What you will do =
Retype, word for word, each line between the lines holding "free weight (jet-black) (465, 205, 62, 74)" and "none -> lorry (teal) (623, 187, 79, 78)", inclusive, and leave the rest of the data alone.

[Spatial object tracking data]
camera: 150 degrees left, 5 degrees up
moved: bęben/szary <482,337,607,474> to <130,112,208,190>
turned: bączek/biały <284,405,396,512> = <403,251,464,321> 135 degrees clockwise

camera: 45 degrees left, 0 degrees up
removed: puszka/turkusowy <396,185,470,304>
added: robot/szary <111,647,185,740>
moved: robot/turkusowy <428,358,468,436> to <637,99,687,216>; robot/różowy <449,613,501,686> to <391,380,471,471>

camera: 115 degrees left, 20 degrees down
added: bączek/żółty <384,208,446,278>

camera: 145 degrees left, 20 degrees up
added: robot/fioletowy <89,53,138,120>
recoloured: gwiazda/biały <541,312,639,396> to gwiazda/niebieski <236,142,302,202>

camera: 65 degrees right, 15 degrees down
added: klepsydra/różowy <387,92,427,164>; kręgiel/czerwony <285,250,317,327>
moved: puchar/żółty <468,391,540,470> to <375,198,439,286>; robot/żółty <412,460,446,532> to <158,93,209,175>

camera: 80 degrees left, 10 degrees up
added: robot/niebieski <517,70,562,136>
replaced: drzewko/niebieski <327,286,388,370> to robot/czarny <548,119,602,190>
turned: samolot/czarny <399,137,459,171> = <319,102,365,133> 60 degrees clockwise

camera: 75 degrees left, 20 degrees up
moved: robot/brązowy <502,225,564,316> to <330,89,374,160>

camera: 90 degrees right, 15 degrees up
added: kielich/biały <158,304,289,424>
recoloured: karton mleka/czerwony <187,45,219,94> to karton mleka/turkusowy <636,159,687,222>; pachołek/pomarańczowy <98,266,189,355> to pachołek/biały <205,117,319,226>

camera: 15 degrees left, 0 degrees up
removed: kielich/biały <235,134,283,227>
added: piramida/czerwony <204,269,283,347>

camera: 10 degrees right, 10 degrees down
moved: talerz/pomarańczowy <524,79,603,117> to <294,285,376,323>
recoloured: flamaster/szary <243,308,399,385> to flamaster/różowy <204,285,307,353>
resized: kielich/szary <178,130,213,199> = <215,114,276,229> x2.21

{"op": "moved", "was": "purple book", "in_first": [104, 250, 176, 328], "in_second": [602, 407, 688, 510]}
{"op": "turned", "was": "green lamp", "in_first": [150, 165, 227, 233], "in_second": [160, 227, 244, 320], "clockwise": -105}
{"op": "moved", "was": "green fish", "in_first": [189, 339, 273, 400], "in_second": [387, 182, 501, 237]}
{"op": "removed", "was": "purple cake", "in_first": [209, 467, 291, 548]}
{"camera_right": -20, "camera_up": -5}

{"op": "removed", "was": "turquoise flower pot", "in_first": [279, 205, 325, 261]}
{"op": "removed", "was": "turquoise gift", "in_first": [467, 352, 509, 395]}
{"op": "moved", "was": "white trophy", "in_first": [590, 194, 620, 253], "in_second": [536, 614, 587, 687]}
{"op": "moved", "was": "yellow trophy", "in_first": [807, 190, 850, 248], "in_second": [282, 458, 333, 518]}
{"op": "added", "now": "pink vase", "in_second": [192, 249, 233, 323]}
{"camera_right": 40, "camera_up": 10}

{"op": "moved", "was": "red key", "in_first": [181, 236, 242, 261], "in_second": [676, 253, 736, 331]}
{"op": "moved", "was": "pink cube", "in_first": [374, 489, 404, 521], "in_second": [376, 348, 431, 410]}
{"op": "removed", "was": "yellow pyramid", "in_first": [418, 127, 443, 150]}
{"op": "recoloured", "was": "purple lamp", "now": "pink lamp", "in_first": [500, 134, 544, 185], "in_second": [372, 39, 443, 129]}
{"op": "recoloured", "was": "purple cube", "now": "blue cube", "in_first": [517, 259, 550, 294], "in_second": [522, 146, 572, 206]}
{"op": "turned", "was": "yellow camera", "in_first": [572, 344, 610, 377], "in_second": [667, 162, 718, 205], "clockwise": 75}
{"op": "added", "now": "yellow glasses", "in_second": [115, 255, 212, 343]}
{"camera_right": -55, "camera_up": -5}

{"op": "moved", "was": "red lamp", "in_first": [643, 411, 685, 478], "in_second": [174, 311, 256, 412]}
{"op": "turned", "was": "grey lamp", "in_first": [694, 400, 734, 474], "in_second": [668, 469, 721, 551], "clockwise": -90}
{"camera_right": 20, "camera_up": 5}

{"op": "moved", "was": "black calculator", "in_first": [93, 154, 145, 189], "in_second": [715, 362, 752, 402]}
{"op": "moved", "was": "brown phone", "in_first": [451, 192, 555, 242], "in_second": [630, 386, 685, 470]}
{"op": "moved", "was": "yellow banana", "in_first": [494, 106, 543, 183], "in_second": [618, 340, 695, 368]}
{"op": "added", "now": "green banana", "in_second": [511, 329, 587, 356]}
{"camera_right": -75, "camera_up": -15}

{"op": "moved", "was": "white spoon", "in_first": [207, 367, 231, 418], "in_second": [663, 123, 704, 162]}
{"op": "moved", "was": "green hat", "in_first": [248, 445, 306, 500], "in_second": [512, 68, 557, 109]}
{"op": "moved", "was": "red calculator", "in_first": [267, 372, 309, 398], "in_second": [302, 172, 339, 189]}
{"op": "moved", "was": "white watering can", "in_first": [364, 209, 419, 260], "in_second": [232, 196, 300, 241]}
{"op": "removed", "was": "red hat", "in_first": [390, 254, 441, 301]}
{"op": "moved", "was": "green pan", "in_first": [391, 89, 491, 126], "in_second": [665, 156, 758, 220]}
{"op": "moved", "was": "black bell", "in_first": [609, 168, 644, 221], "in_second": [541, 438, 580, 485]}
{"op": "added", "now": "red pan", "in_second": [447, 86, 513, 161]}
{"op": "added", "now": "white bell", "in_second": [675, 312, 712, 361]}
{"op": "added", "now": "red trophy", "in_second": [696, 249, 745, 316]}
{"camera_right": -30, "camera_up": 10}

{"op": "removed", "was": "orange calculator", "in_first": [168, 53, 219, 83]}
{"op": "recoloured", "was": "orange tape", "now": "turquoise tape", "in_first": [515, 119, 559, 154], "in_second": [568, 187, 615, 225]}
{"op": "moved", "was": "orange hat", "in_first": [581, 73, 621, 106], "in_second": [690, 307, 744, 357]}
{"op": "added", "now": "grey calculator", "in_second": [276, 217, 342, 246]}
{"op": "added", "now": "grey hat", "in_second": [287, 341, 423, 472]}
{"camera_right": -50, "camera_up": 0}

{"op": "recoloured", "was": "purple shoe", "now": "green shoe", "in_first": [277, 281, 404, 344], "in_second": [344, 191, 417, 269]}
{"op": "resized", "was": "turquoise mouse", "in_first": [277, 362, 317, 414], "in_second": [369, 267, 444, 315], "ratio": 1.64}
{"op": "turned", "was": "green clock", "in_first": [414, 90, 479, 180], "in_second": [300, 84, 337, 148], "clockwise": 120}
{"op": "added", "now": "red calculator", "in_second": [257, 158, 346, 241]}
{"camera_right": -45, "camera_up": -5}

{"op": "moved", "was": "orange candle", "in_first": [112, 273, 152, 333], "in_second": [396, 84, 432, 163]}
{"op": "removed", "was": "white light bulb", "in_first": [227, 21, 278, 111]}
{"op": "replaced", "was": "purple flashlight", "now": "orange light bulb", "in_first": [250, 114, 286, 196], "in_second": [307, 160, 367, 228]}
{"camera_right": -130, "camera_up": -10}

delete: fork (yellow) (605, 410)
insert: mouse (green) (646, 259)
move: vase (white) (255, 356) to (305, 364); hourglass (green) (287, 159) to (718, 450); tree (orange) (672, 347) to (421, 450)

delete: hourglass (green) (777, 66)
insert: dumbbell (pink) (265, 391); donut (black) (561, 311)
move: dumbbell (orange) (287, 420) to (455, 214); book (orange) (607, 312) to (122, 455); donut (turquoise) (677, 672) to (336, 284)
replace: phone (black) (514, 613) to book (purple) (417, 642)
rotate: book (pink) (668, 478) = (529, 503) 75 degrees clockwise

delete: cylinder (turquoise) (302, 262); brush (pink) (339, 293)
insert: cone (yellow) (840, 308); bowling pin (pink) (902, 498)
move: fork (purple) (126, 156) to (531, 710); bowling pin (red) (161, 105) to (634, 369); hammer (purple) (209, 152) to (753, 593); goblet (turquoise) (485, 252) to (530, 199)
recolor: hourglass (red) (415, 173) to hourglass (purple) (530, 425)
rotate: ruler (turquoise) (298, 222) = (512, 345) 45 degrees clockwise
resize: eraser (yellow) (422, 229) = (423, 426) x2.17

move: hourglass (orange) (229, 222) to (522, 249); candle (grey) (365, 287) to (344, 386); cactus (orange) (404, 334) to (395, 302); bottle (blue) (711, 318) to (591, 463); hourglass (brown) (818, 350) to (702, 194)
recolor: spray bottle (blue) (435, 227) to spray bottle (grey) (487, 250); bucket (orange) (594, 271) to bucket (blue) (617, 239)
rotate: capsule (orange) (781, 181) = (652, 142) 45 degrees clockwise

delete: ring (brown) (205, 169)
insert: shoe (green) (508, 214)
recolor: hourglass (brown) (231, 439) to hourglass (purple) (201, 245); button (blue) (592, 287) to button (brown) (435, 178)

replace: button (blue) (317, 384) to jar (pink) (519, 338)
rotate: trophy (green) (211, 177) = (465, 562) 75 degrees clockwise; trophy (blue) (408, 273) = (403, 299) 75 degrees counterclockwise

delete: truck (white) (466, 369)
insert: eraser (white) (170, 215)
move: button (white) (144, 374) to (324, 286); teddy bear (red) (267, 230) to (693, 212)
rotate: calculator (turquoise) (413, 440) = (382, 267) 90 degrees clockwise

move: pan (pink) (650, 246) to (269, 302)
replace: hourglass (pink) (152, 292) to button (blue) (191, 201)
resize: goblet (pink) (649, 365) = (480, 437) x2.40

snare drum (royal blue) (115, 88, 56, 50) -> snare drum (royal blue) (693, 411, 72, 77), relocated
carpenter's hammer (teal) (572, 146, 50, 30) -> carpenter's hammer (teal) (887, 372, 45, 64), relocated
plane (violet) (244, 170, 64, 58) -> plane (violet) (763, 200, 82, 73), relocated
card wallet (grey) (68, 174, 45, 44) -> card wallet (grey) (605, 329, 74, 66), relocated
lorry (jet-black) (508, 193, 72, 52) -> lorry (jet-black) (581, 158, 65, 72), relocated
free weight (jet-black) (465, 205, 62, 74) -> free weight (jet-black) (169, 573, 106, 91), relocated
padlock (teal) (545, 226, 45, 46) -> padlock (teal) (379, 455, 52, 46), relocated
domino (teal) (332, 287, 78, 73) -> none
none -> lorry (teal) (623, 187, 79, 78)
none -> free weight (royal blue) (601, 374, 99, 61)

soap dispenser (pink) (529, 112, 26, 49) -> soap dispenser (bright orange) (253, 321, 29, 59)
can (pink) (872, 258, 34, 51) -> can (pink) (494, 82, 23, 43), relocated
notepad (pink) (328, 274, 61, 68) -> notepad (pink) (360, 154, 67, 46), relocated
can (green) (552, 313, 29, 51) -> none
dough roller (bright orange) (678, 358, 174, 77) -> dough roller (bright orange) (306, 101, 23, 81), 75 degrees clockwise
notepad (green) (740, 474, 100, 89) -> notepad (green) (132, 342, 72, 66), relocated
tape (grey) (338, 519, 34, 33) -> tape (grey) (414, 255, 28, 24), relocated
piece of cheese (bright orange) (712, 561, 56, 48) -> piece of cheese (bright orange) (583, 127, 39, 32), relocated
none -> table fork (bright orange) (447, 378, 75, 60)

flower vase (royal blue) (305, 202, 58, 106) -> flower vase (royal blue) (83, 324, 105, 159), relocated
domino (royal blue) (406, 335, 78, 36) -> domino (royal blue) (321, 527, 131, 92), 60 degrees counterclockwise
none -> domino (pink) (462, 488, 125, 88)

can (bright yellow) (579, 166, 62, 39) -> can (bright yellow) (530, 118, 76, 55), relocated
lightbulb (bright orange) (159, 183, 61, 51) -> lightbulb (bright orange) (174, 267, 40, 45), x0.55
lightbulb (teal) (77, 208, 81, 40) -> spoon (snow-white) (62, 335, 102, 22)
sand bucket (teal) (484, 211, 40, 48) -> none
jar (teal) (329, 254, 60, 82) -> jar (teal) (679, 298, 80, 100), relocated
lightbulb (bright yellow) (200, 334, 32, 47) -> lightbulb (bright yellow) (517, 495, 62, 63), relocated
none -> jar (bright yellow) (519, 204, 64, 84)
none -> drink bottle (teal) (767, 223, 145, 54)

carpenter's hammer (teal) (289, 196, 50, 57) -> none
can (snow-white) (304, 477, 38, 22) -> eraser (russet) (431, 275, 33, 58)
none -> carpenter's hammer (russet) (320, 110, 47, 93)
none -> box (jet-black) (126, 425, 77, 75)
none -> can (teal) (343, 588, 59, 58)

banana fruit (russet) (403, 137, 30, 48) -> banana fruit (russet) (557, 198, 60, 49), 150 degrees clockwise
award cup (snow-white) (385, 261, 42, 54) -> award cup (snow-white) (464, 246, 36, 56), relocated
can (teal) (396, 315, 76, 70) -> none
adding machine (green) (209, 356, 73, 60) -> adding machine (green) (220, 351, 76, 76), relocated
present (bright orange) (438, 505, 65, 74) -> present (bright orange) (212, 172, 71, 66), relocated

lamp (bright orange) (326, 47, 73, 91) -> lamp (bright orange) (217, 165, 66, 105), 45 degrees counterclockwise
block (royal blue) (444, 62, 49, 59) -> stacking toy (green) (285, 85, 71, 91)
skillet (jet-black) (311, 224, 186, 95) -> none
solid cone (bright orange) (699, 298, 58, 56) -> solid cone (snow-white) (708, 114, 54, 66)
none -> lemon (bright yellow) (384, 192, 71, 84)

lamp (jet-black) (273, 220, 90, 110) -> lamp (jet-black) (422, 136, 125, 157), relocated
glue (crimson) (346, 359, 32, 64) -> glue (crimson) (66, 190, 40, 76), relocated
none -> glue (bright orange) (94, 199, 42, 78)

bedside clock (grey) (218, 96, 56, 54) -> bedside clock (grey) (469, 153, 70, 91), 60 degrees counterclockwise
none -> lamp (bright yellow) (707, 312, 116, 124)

Exercise answer =
free weight (jet-black) (465, 205, 62, 74) -> free weight (jet-black) (169, 573, 106, 91), relocated
padlock (teal) (545, 226, 45, 46) -> padlock (teal) (379, 455, 52, 46), relocated
domino (teal) (332, 287, 78, 73) -> none
none -> lorry (teal) (623, 187, 79, 78)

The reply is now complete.